> **Requirement**: Each line of the data below should be restated exactly, with images left out.

Before-and-after object lists:
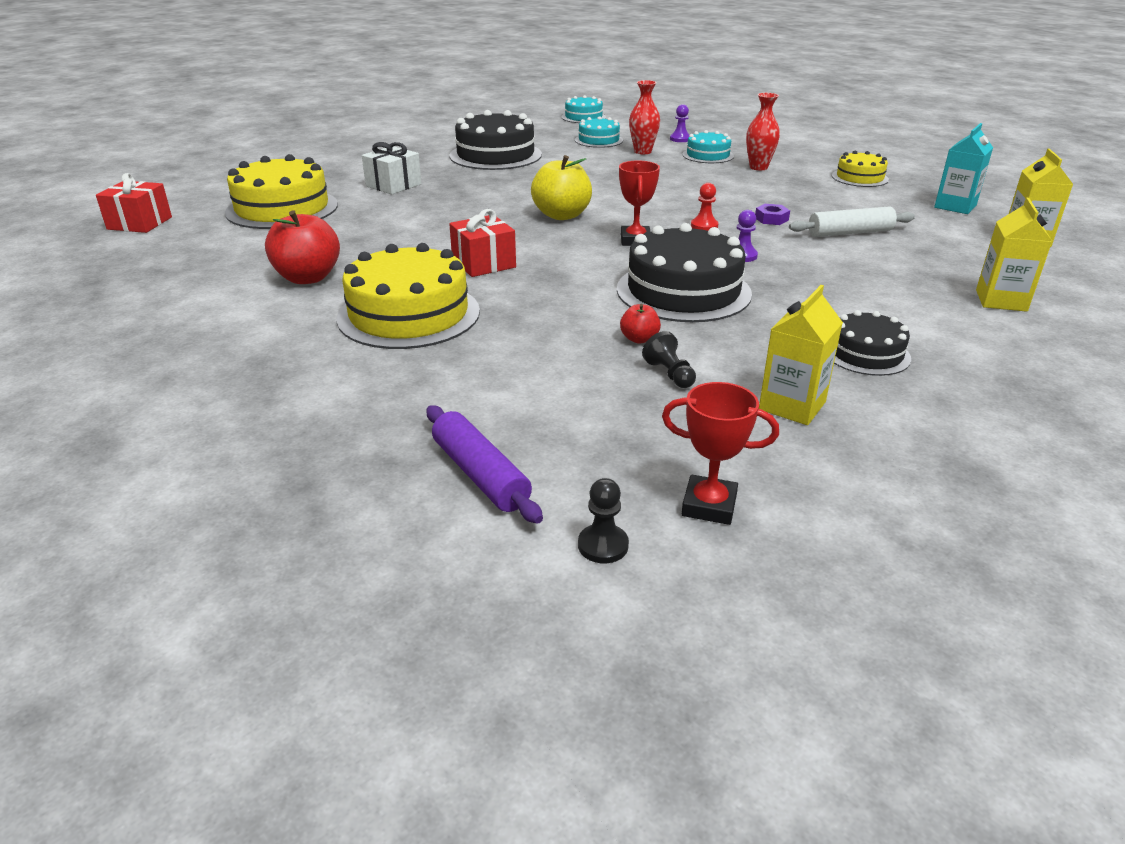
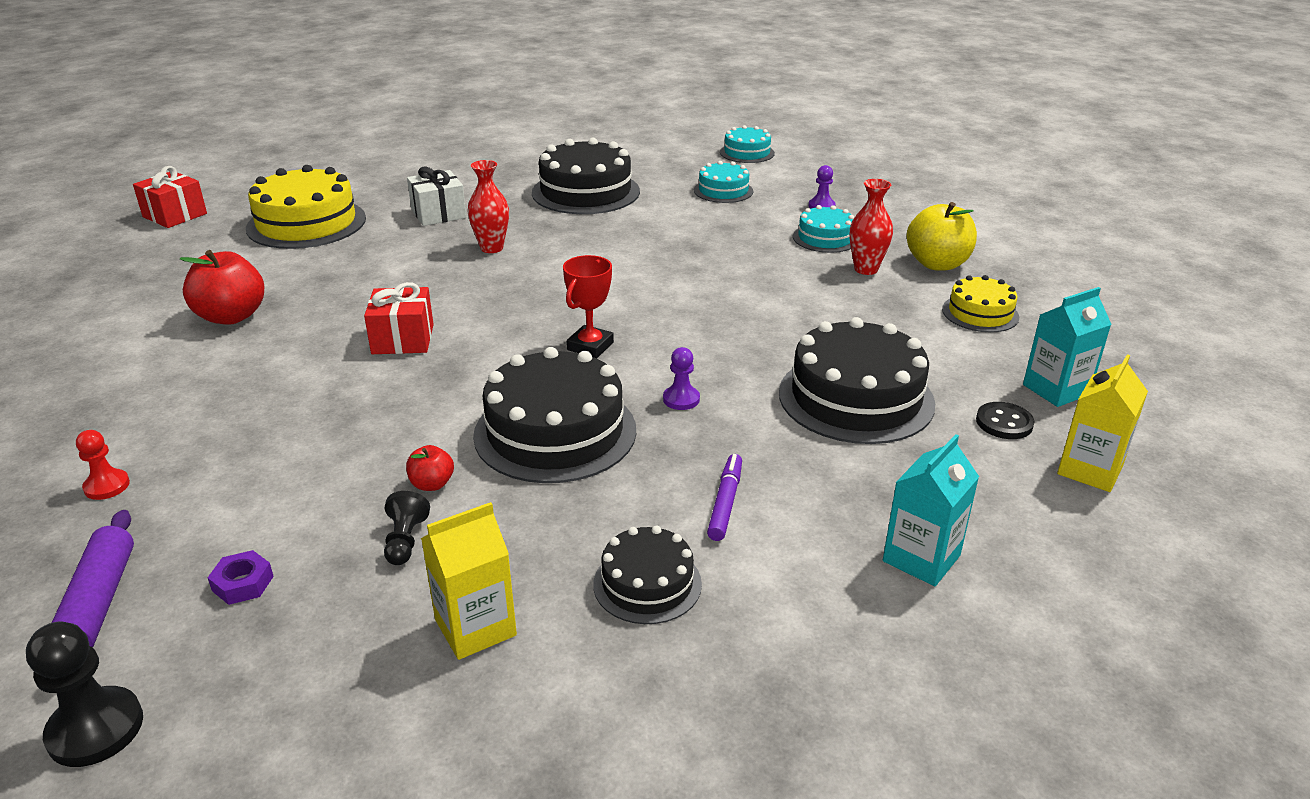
camera: 25 degrees right, 0 degrees up
(409, 314) = (262, 386): yellow cake -> none
(562, 215) = (555, 292): yellow apple -> yellow apple (937, 264)
(603, 545) = (95, 729): black pawn -> black pawn, size x1.60
(642, 151) = (754, 217): red vase -> red vase (491, 248)
(704, 226) = (691, 344): red pawn -> red pawn (107, 486)
(709, 505) = (239, 723): red trophy -> none
(771, 219) = (783, 353): purple nut -> purple nut (243, 583)
(850, 233) = (856, 398): white rolling pin -> black cake
(851, 302) = (725, 502): none -> purple marker
(950, 227) = (1004, 423): none -> black button
(1001, 300) = (921, 558): yellow carton -> turquoise carton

> **Expected answer**:
camera: 25 degrees right, 0 degrees up
(409, 314) = (262, 386): yellow cake -> none
(562, 215) = (555, 292): yellow apple -> yellow apple (937, 264)
(603, 545) = (95, 729): black pawn -> black pawn, size x1.60
(642, 151) = (754, 217): red vase -> red vase (491, 248)
(704, 226) = (691, 344): red pawn -> red pawn (107, 486)
(709, 505) = (239, 723): red trophy -> none
(771, 219) = (783, 353): purple nut -> purple nut (243, 583)
(850, 233) = (856, 398): white rolling pin -> black cake
(851, 302) = (725, 502): none -> purple marker
(950, 227) = (1004, 423): none -> black button
(1001, 300) = (921, 558): yellow carton -> turquoise carton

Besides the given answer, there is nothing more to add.